EXERCISE INSTRUCTIONS: Beginning with the line that contains "building: [24,100,168,205] -> none", retype the entries below exactly, ending with the line that contains "building: [56,438,91,463] -> none". Leave out any pictures.

(Object tracking data)
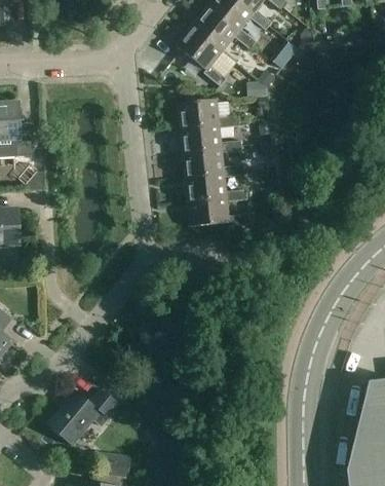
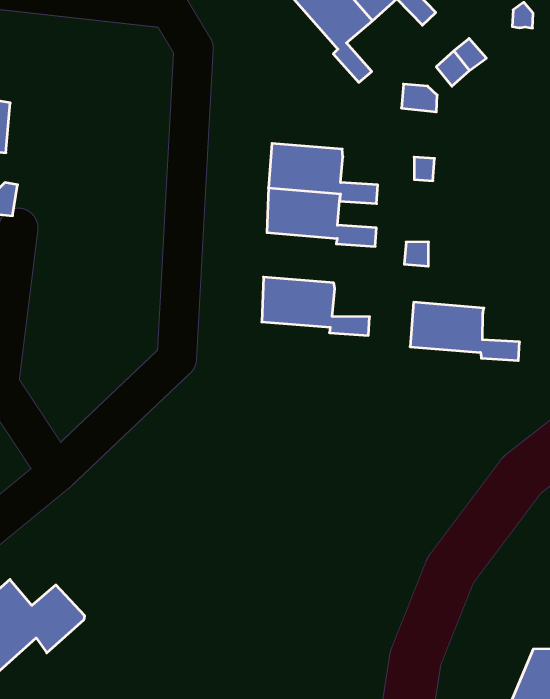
building: [178,99,240,127] -> none
building: [185,173,247,200] -> [410,302,520,361]

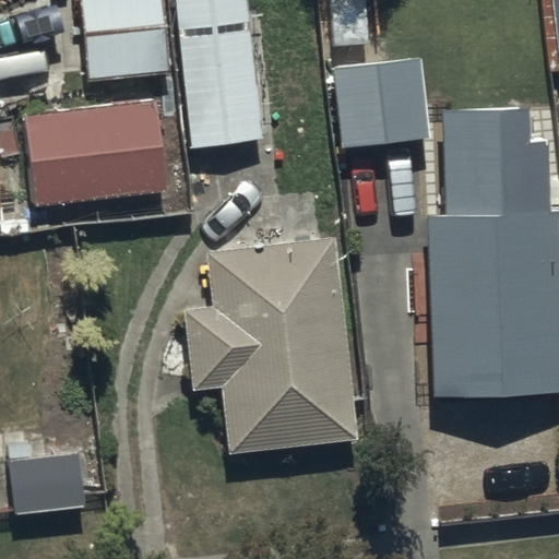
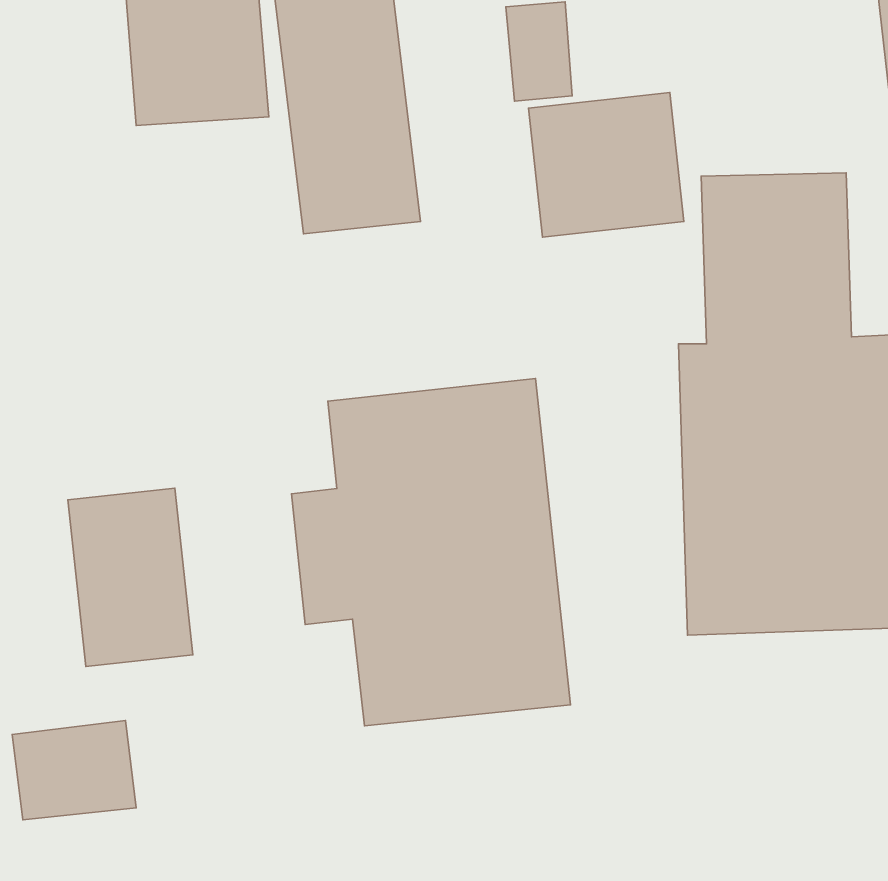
building: [24,100,168,205] -> none
building: none -> [68,488,193,667]

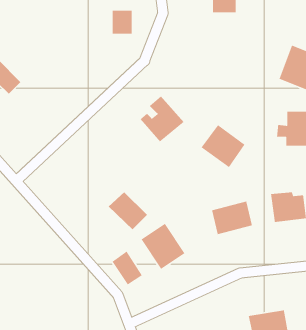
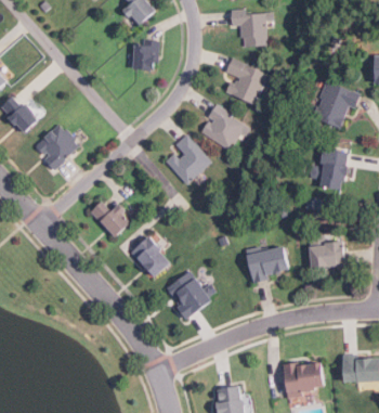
building: none -> [224,57,266,103]
building: none -> [32,122,79,169]
building: [201,124,245,168] -> [197,103,245,150]
building: none -> [90,199,133,237]
building: [112,251,143,286] -> none

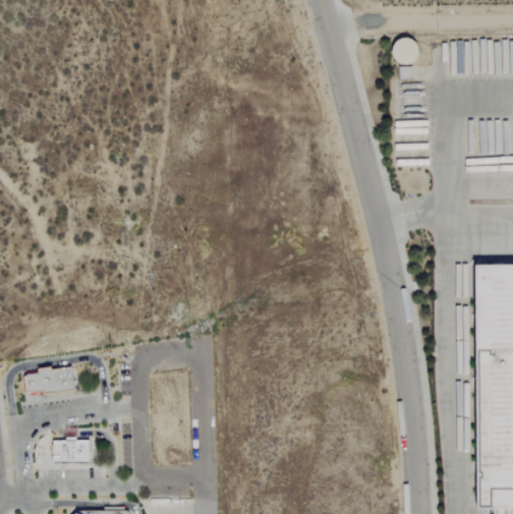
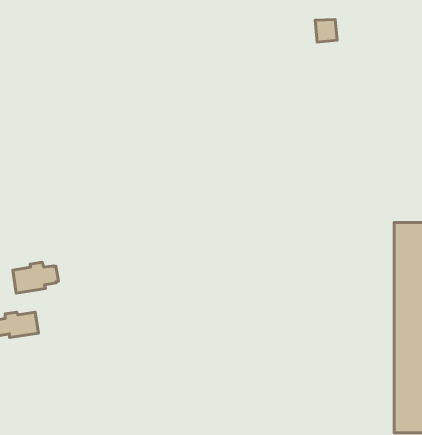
building: none -> [13,262,59,293]
building: [56,438,91,463] -> none

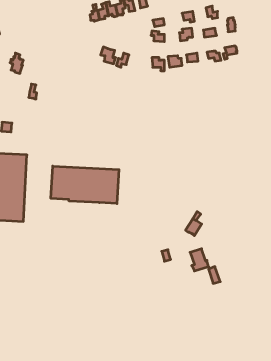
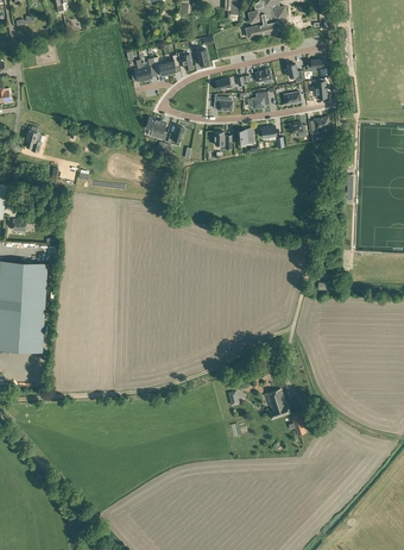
building: [51,166,119,204] -> none

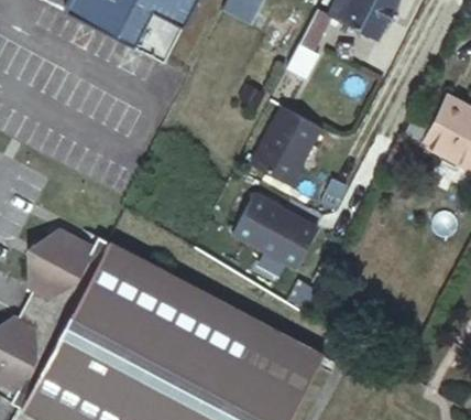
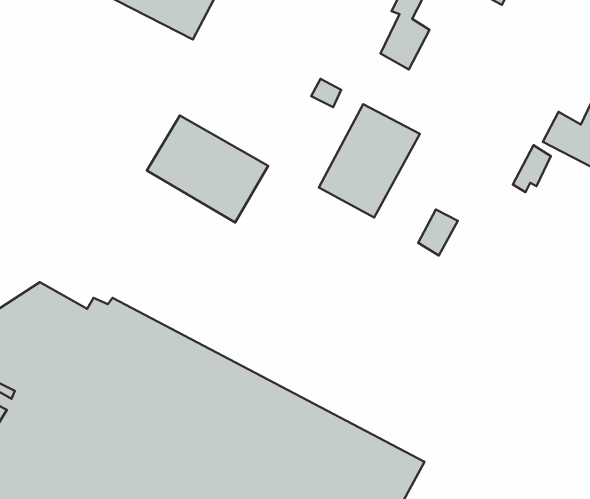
building: [233,193,318,268] -> [147,115,268,223]

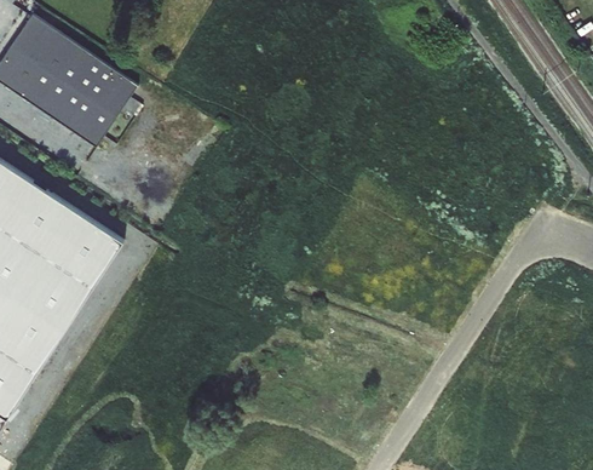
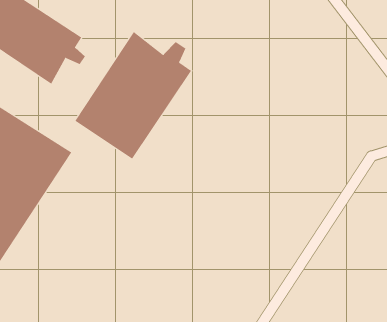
building: none -> [75,31,192,159]

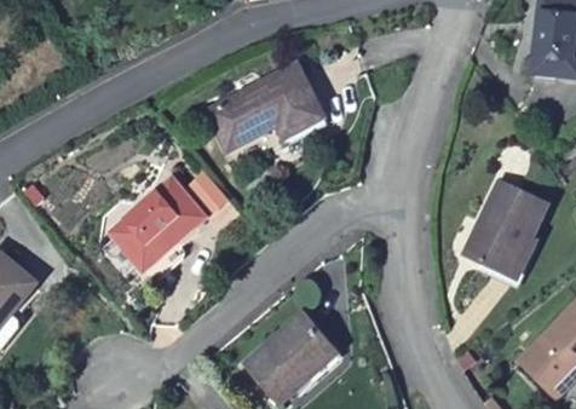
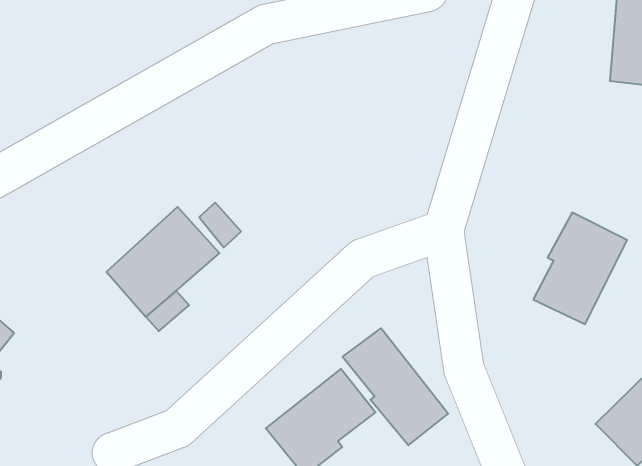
building: [208,63,326,146] -> none
building: none -> [343,328,448,445]

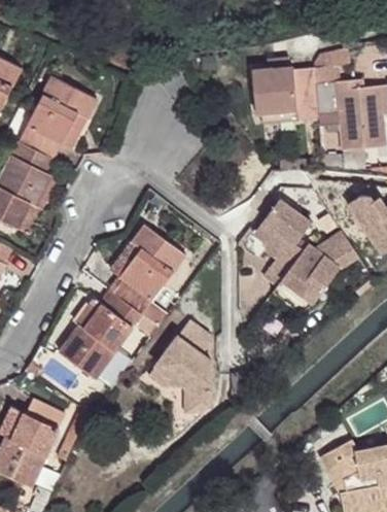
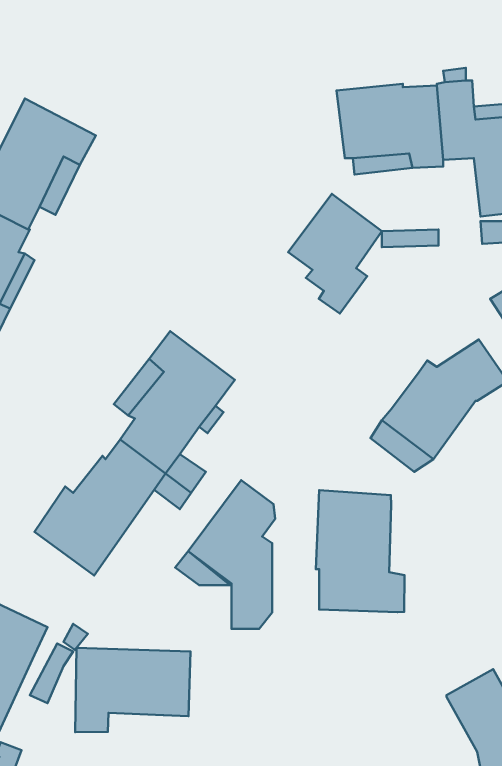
building: [252,197,312,273] -> [288,194,382,313]
building: none -> [316,490,404,612]
building: none -> [75,648,191,732]

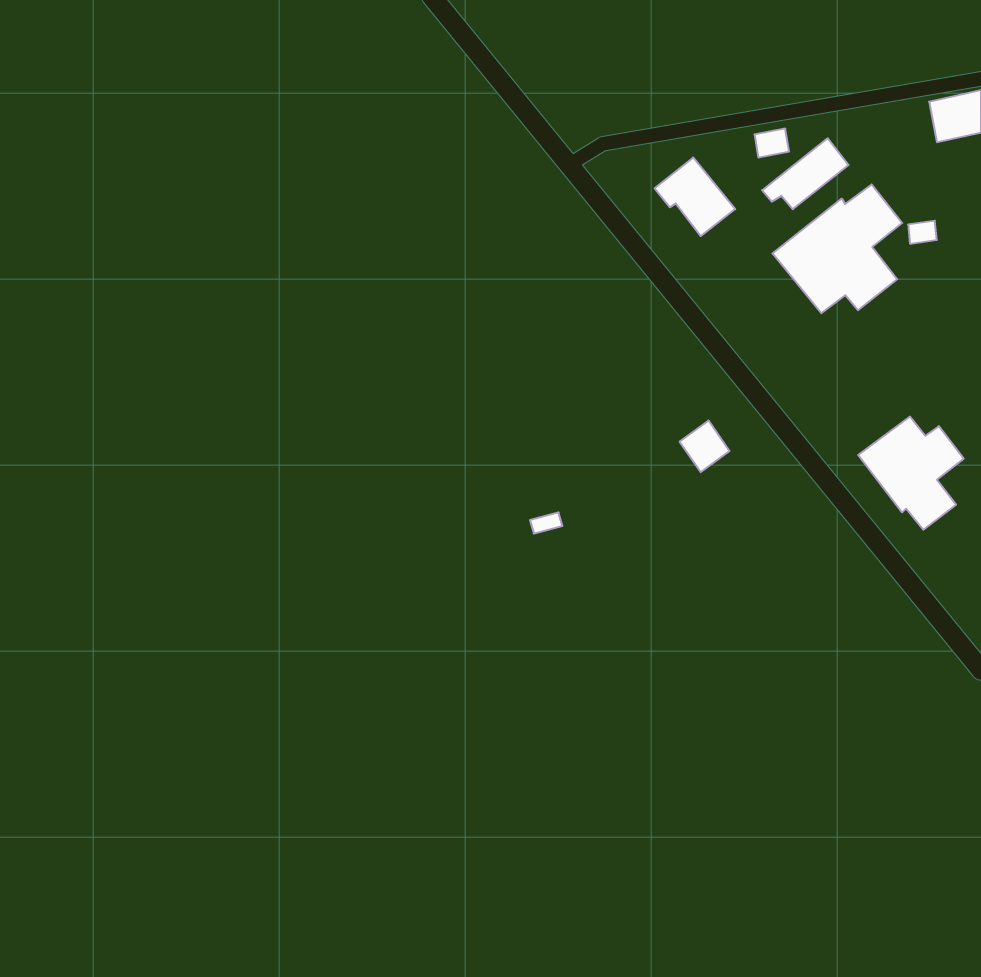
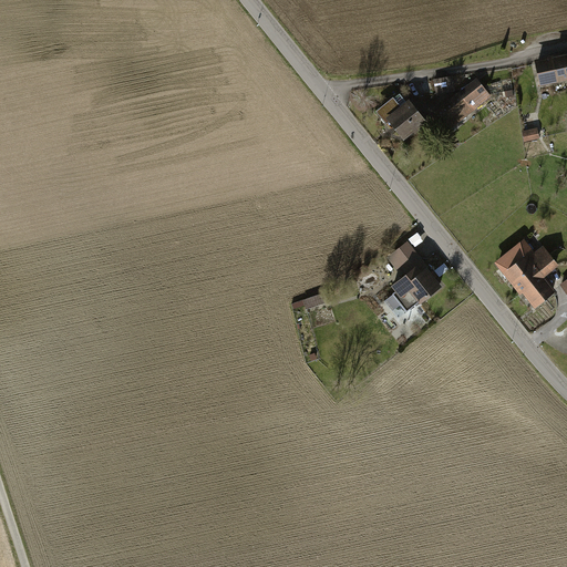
building: [772,184,902,313] -> none
building: none -> [385,270,441,322]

REPLY:
building: [24,100,168,205] -> none
building: none -> [68,488,193,667]

building: none -> [224,57,266,103]
building: none -> [32,122,79,169]
building: [201,124,245,168] -> [197,103,245,150]
building: none -> [90,199,133,237]
building: [112,251,143,286] -> none

building: none -> [13,262,59,293]
building: [56,438,91,463] -> none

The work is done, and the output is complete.